Stated problem: Copy the data below line for line without changes. Start at the first line and stop after the line that contains "35: none -> 06:37", including that line.

◇ ◇ ◇ ◇

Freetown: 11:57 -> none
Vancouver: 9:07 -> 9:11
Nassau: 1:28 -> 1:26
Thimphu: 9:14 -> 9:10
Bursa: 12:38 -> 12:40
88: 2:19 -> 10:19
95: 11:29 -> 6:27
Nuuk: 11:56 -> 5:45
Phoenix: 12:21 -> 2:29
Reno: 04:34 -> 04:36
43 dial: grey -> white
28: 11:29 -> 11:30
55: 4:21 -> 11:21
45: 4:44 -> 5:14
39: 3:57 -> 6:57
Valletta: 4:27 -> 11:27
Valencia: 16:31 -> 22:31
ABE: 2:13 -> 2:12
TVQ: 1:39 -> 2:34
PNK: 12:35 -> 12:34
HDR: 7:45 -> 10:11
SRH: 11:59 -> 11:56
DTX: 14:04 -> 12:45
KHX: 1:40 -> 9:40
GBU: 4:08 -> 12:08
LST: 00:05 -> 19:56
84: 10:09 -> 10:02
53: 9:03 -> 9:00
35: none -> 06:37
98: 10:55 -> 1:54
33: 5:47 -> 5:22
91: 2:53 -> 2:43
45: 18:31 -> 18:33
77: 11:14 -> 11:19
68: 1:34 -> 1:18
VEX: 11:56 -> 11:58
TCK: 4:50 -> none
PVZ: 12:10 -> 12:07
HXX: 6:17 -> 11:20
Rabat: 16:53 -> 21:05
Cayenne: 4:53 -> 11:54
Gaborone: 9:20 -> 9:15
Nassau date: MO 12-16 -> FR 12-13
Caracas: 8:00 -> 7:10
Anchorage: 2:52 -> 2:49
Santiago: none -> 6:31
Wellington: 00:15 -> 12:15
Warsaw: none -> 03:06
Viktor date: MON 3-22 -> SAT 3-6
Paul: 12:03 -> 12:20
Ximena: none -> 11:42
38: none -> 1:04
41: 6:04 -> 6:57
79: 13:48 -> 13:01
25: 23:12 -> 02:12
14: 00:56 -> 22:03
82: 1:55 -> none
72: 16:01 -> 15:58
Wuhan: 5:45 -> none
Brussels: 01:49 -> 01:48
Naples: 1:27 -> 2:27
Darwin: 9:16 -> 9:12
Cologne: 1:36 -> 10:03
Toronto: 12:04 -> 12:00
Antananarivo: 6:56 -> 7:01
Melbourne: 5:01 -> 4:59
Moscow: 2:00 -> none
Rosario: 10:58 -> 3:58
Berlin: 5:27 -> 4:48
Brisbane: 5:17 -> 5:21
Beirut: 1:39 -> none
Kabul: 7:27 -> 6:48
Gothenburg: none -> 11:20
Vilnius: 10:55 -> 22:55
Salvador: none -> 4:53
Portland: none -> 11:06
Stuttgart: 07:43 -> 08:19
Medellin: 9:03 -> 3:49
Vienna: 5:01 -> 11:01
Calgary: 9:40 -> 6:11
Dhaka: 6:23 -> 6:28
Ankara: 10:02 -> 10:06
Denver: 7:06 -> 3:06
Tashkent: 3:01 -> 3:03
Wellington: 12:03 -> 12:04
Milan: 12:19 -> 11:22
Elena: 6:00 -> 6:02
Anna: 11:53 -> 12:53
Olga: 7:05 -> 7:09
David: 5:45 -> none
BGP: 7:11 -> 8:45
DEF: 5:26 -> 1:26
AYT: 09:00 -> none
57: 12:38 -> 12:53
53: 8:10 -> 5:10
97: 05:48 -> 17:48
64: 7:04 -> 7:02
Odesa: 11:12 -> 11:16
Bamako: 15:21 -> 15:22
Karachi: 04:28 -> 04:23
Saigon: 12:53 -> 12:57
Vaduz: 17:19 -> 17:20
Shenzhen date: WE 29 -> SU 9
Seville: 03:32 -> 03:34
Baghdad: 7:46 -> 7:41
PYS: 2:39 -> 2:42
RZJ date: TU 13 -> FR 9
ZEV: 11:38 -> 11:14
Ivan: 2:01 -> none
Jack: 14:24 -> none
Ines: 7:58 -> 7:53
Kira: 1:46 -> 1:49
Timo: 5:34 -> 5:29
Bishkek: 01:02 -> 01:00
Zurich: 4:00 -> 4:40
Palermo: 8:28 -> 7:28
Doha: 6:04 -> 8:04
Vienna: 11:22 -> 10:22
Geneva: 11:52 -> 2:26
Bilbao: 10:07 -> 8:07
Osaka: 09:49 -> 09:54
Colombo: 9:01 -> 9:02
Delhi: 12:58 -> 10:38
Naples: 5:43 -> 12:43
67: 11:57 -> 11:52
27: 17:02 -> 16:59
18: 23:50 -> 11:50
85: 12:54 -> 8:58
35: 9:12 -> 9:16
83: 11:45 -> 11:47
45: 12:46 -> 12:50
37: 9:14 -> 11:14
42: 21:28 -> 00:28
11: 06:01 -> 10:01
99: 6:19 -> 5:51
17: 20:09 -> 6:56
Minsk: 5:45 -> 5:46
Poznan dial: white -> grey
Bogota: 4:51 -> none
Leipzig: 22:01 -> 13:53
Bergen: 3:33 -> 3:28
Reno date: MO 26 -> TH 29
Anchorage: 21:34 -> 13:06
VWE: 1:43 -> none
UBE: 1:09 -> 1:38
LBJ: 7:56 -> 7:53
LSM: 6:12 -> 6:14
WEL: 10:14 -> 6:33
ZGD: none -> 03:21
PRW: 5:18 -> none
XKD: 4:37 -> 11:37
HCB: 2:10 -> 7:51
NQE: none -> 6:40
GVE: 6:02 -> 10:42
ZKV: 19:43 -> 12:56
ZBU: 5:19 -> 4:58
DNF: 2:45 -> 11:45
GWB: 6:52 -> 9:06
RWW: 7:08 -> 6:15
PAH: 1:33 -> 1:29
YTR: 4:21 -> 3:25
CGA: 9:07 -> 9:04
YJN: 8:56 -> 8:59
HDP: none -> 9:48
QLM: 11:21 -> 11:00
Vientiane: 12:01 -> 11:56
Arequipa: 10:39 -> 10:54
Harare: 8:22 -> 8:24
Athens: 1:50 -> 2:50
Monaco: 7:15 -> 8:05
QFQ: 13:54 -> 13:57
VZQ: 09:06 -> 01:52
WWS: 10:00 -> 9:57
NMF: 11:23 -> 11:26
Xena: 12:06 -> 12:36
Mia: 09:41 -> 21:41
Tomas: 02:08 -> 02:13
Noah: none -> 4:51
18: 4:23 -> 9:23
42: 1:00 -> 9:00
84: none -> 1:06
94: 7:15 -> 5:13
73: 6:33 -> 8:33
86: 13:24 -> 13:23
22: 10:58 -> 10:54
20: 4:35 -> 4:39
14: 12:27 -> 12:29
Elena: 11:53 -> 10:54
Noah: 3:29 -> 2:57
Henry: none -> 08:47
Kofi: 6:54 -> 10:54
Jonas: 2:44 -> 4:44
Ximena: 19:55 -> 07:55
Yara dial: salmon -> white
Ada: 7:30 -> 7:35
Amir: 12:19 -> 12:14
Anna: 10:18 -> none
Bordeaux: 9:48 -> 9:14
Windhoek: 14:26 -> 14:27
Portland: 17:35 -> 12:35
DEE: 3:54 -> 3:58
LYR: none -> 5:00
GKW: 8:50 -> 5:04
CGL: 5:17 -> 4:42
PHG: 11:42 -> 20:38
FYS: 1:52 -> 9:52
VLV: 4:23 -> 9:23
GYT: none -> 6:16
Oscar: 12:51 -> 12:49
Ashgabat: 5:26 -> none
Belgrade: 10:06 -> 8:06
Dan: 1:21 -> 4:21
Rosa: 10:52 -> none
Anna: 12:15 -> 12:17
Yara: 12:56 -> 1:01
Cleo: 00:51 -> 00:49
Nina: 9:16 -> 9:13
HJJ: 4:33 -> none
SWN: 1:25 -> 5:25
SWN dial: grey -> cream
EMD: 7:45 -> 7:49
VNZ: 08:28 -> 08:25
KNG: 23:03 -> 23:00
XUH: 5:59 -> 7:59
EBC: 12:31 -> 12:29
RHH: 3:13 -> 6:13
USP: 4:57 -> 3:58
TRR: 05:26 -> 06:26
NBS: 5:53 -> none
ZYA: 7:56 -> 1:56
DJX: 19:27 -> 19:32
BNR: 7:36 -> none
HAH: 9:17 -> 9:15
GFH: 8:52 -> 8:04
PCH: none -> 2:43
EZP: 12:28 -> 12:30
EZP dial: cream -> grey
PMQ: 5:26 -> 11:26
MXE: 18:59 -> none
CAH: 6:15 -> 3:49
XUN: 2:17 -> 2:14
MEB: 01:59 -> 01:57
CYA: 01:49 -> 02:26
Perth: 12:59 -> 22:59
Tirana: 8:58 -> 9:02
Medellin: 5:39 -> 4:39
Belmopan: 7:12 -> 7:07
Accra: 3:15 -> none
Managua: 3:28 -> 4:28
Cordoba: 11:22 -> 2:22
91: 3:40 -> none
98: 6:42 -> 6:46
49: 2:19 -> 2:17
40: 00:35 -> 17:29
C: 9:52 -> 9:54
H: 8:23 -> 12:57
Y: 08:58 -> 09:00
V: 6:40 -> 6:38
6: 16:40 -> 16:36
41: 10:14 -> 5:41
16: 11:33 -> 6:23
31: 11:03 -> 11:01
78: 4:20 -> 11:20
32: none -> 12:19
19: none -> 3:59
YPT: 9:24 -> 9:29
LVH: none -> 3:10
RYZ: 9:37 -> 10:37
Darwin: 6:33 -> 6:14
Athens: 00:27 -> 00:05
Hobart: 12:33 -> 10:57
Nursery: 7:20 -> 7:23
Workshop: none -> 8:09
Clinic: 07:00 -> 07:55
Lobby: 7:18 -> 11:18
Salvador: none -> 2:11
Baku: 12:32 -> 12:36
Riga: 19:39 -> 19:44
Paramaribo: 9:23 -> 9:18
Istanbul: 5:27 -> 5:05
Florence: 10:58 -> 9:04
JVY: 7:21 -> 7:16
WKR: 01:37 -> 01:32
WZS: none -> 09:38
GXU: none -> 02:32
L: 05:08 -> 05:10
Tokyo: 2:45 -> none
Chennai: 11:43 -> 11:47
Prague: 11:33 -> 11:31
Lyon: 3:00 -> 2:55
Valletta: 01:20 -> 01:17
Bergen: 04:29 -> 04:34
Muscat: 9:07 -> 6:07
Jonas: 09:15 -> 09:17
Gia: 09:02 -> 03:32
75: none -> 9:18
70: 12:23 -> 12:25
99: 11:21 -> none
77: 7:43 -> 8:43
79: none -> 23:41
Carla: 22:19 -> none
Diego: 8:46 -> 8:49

◇ ◇ ◇ ◇

Exercise output:
Freetown: 11:57 -> none
Vancouver: 9:07 -> 9:11
Nassau: 1:28 -> 1:26
Thimphu: 9:14 -> 9:10
Bursa: 12:38 -> 12:40
88: 2:19 -> 10:19
95: 11:29 -> 6:27
Nuuk: 11:56 -> 5:45
Phoenix: 12:21 -> 2:29
Reno: 04:34 -> 04:36
43 dial: grey -> white
28: 11:29 -> 11:30
55: 4:21 -> 11:21
45: 4:44 -> 5:14
39: 3:57 -> 6:57
Valletta: 4:27 -> 11:27
Valencia: 16:31 -> 22:31
ABE: 2:13 -> 2:12
TVQ: 1:39 -> 2:34
PNK: 12:35 -> 12:34
HDR: 7:45 -> 10:11
SRH: 11:59 -> 11:56
DTX: 14:04 -> 12:45
KHX: 1:40 -> 9:40
GBU: 4:08 -> 12:08
LST: 00:05 -> 19:56
84: 10:09 -> 10:02
53: 9:03 -> 9:00
35: none -> 06:37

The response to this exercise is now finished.